#### To do:
Report every line of the records that includes the word "none".

──────── Information given

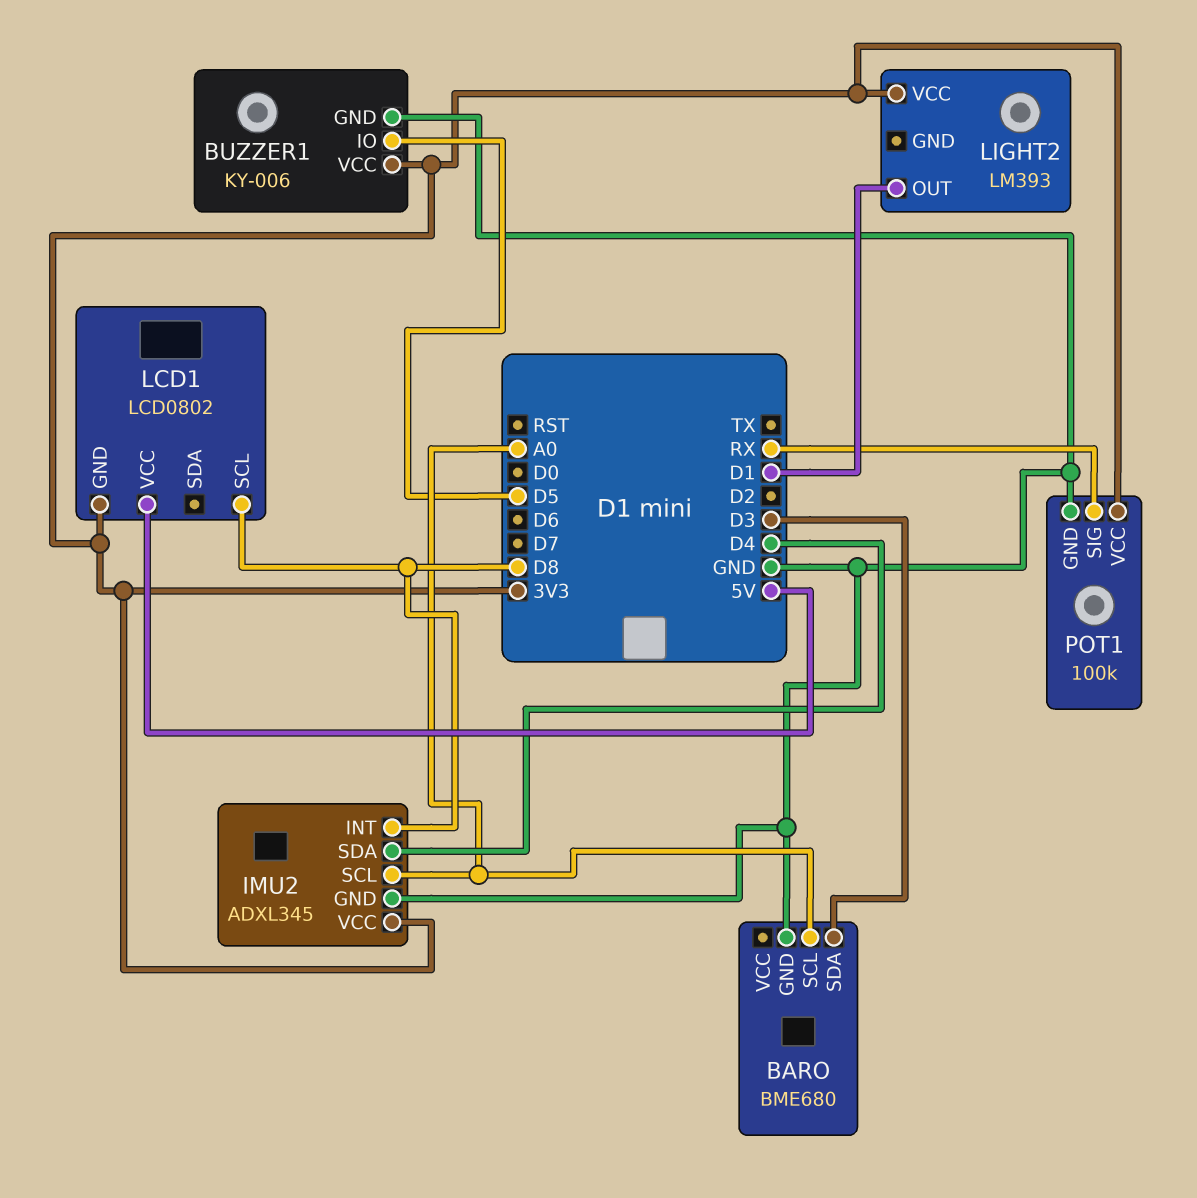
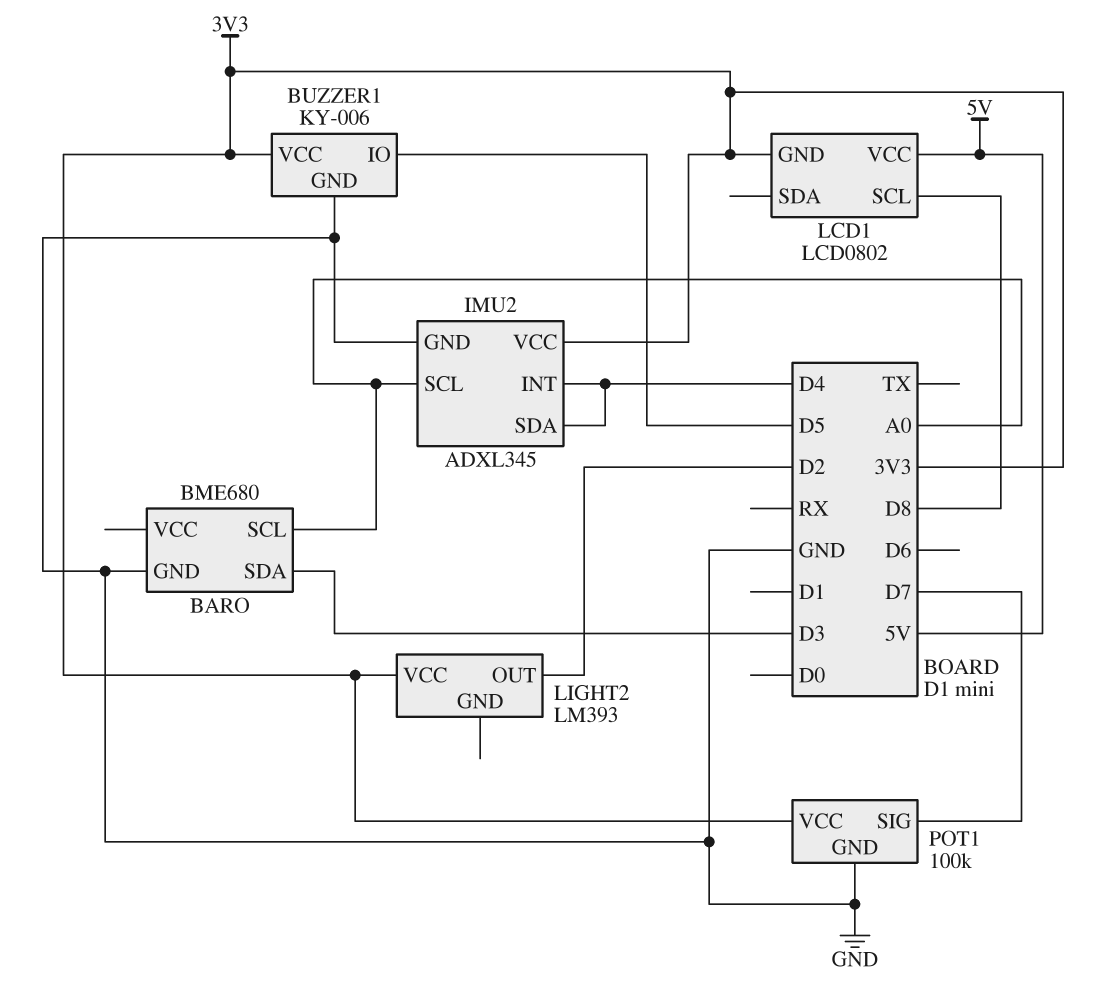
IMU2 pin INT: D8 -> D4
LIGHT2 pin OUT: D1 -> D2
POT1 pin SIG: RX -> D7

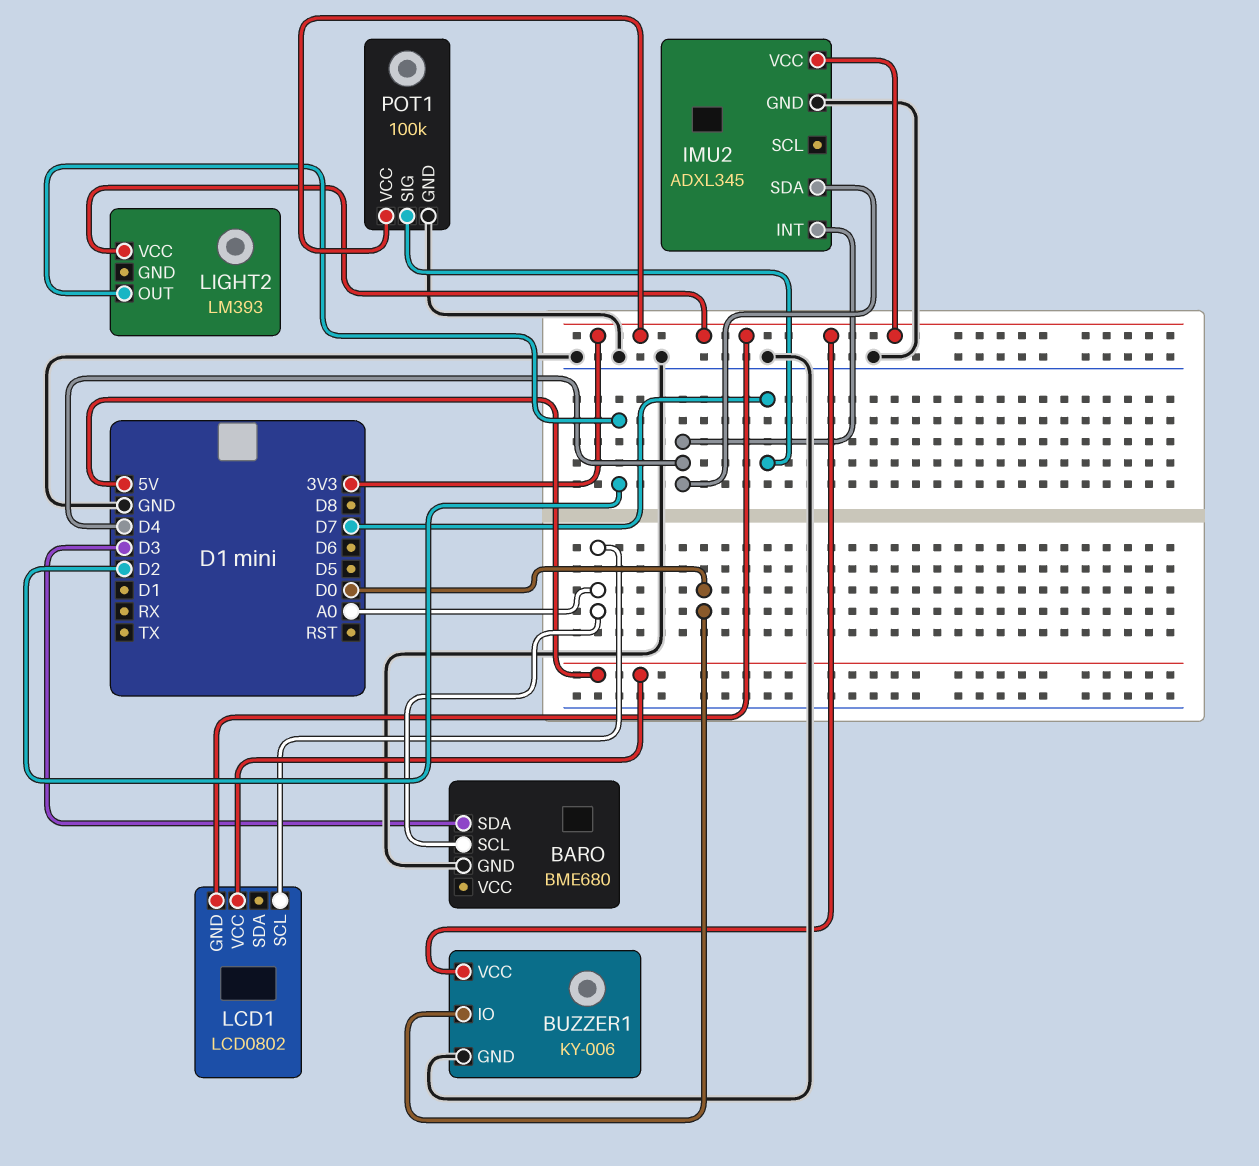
BUZZER1 pin IO: D5 -> D0
IMU2 pin SCL: A0 -> none
LCD1 pin SCL: D8 -> A0

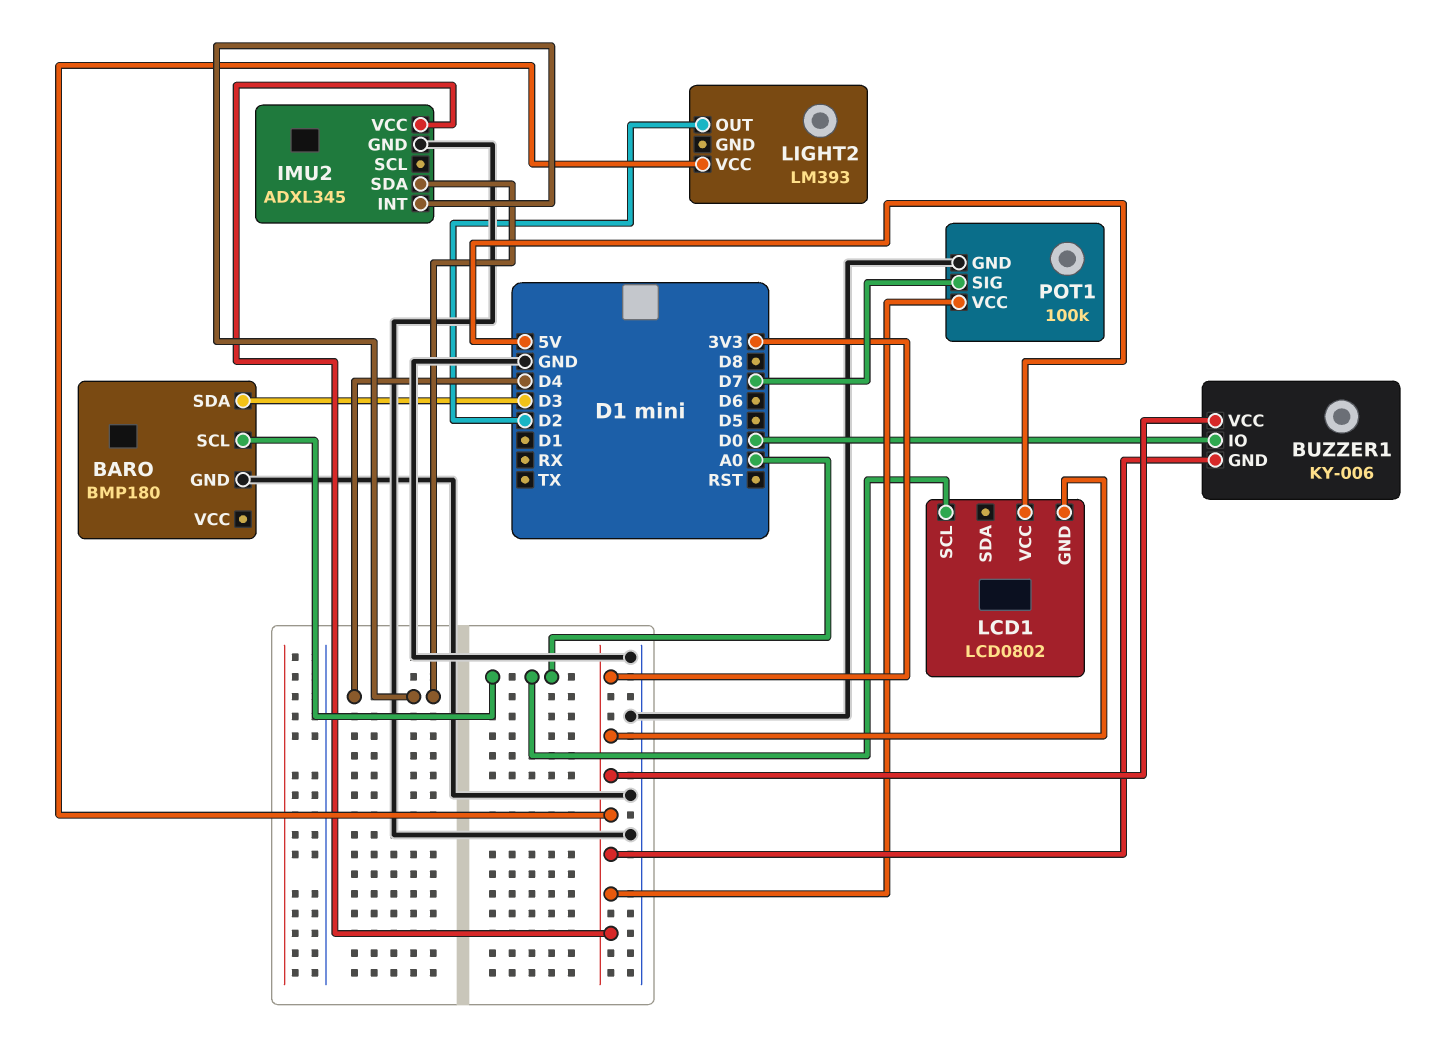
BARO: BME680 -> BMP180
BUZZER1 pin GND: GND -> 3V3

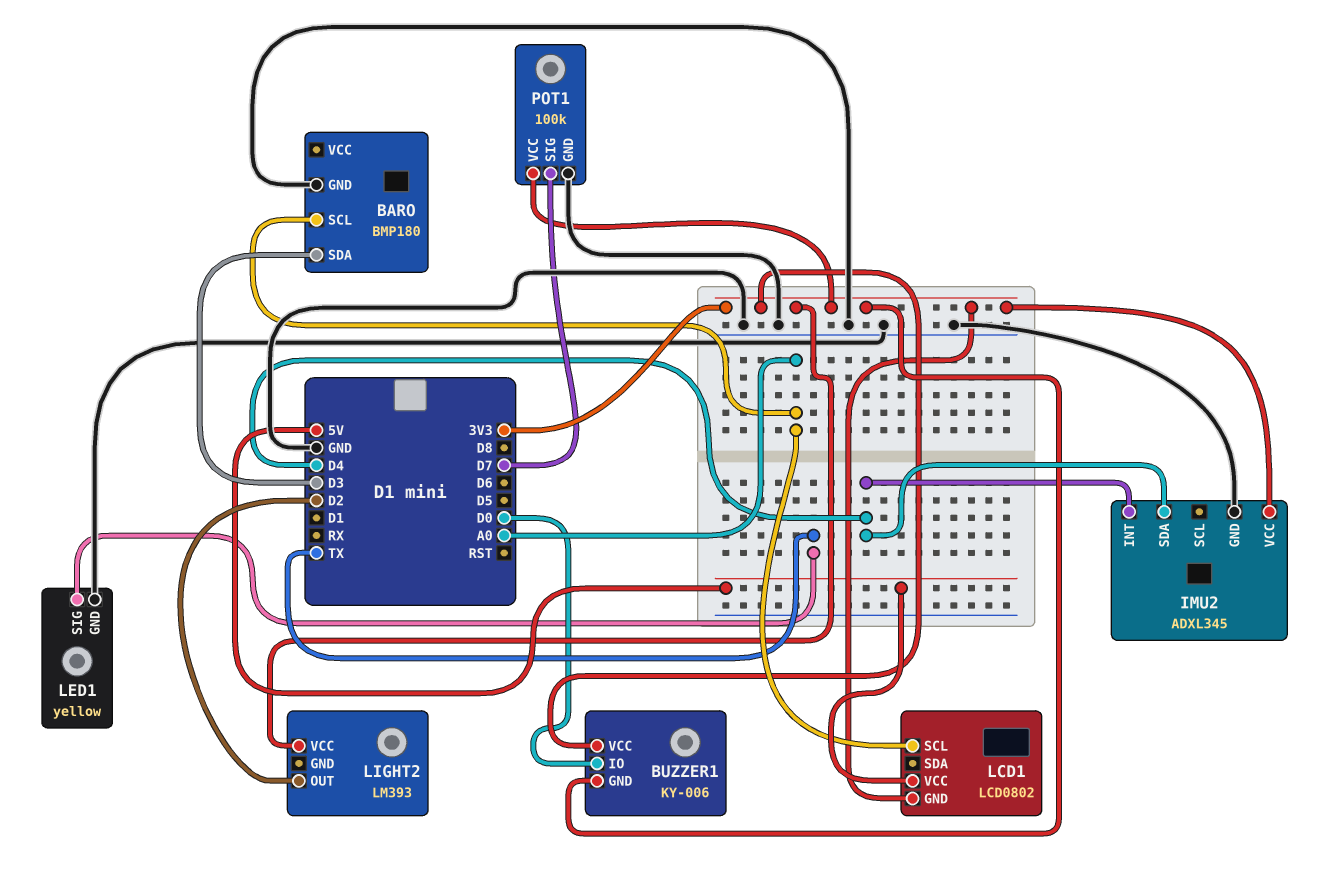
LED1: none -> yellow
LED1 pin GND: none -> GND
LED1 pin SIG: none -> TX

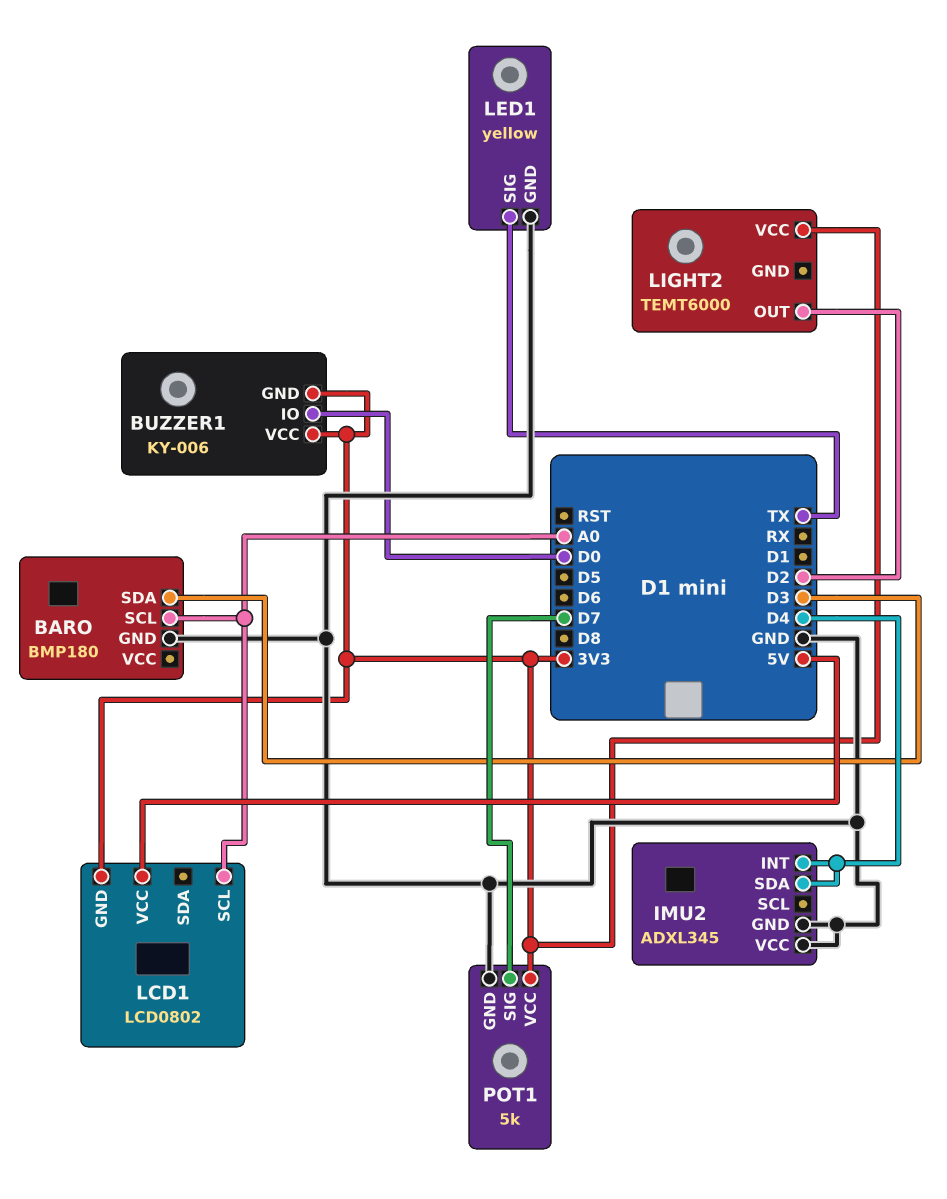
IMU2 pin VCC: 3V3 -> GND
LIGHT2: LM393 -> TEMT6000
POT1: 100k -> 5k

────────────────

#### Task response:
IMU2 pin SCL: A0 -> none
LED1: none -> yellow
LED1 pin GND: none -> GND
LED1 pin SIG: none -> TX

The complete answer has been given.